_Exercise description_. Lines from the one containing "(447, 221) = (348, 272): turquoise" through the end of the data below are to be transcribed exactly; leave out all others.
___ Records provided
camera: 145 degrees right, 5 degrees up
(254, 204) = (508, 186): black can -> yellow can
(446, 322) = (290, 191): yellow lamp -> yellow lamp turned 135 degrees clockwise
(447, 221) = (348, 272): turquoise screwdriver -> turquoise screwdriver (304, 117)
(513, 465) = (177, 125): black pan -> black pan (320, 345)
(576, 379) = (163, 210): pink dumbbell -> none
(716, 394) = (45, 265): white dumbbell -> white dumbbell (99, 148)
______
_Exercise response_.
(447, 221) = (348, 272): turquoise screwdriver -> turquoise screwdriver (304, 117)
(513, 465) = (177, 125): black pan -> black pan (320, 345)
(576, 379) = (163, 210): pink dumbbell -> none
(716, 394) = (45, 265): white dumbbell -> white dumbbell (99, 148)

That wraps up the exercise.